- TASK TO CARRY OUT -
From the records below, copy the lines that include "down".

- INPUT FOR THIS TASK -
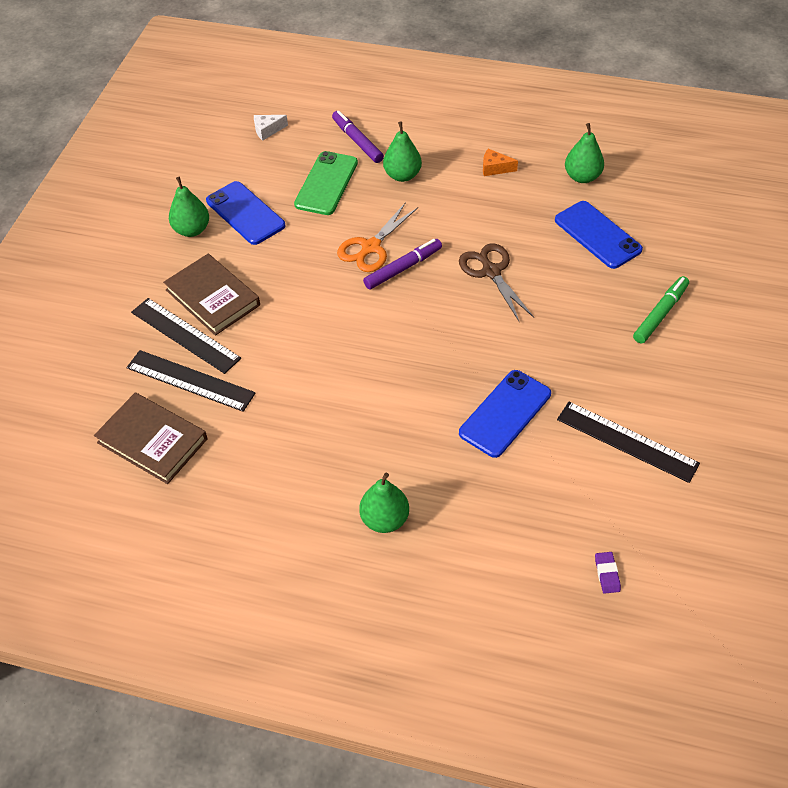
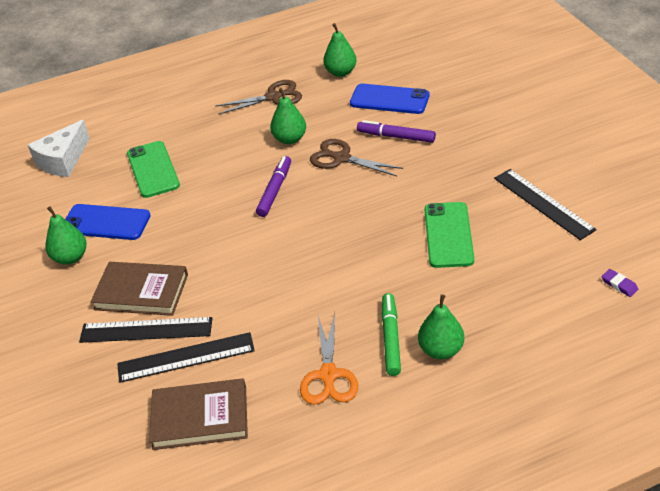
camera: 35 degrees left, 10 degrees down
(267, 130) = (63, 160): white cheese -> white cheese, size x1.92
(357, 141) = (148, 131): purple marker -> purple marker (396, 137)
(371, 247) = (235, 190): orange scissors -> orange scissors (328, 375)
(402, 175) = (208, 135): green pear -> green pear (290, 139)
(495, 168) = (273, 97): orange cheese -> brown scissors
(505, 413) = (448, 235): blue phone -> green phone
(627, 441) = (543, 203): black ruler -> black ruler turned 60 degrees clockwise
(660, 314) = (481, 122): green marker -> green marker (390, 338)

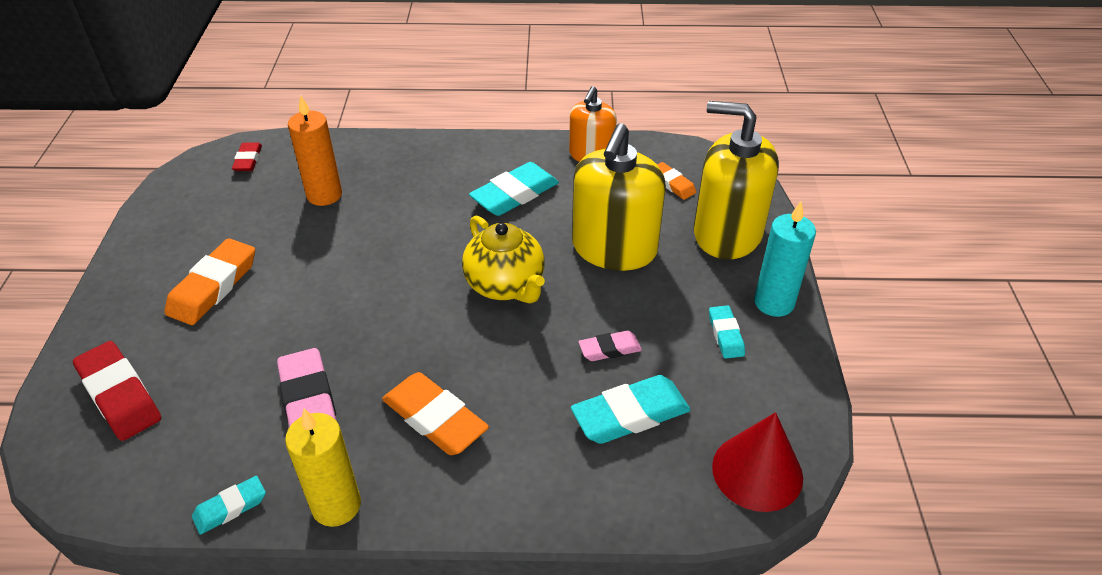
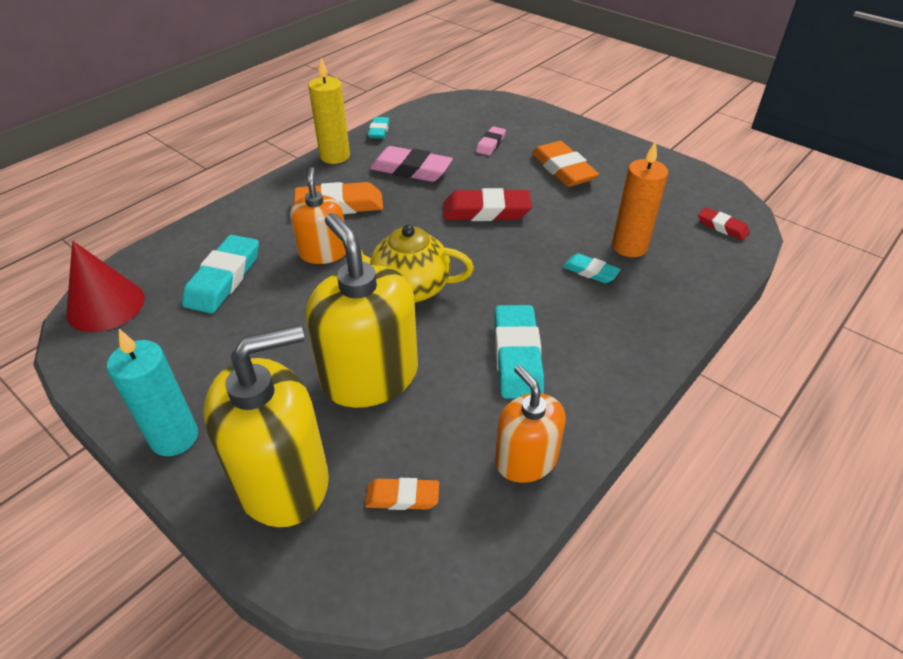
camera: 130 degrees right, 0 degrees up
(119, 395) = (500, 121): red eraser -> red eraser (486, 211)
(520, 372) = (323, 252): none -> orange soap dispenser
(609, 349) = (281, 303): pink eraser -> pink eraser (490, 144)
(725, 335) = (198, 375): turquoise eraser -> turquoise eraser (590, 271)

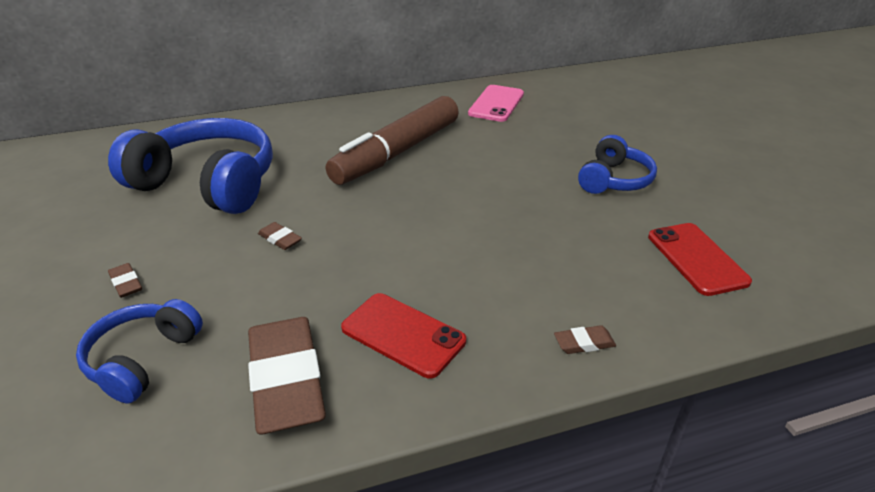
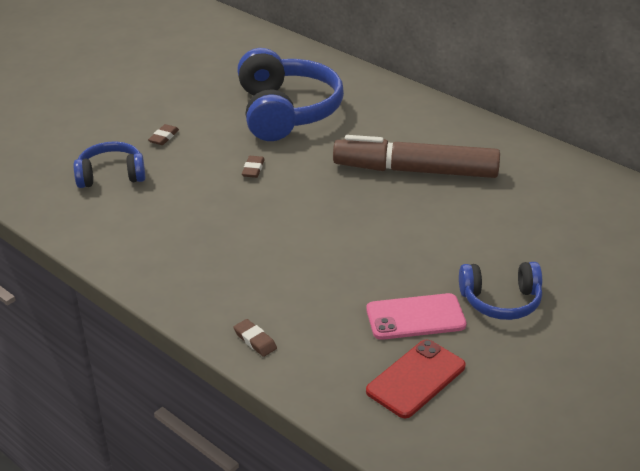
camera: 60 degrees right, 0 degrees up
(287, 380) = (131, 230): brown eraser -> none
(403, 335) = (201, 258): red phone -> none
(496, 104) = (567, 190): pink phone -> pink phone (415, 317)

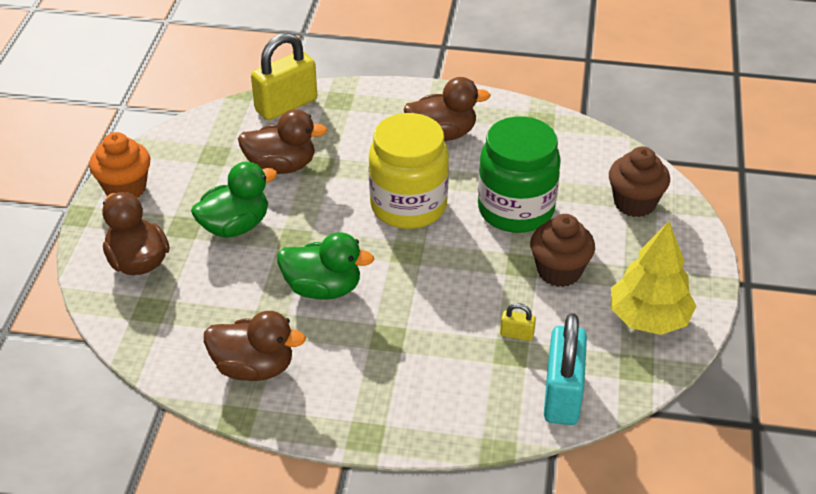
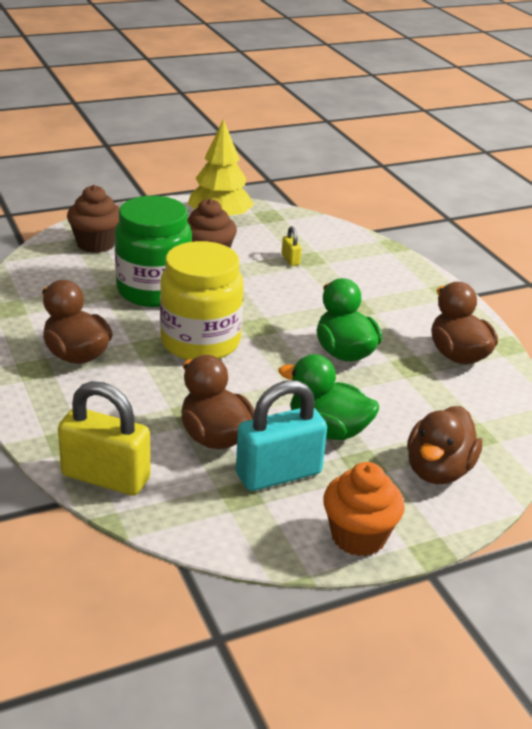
camera: 125 degrees left, 10 degrees down
(562, 395) = (323, 234): turquoise padlock -> turquoise padlock (278, 474)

- OUTPUT OF THE EXERCISE -
camera: 35 degrees left, 10 degrees down
camera: 125 degrees left, 10 degrees down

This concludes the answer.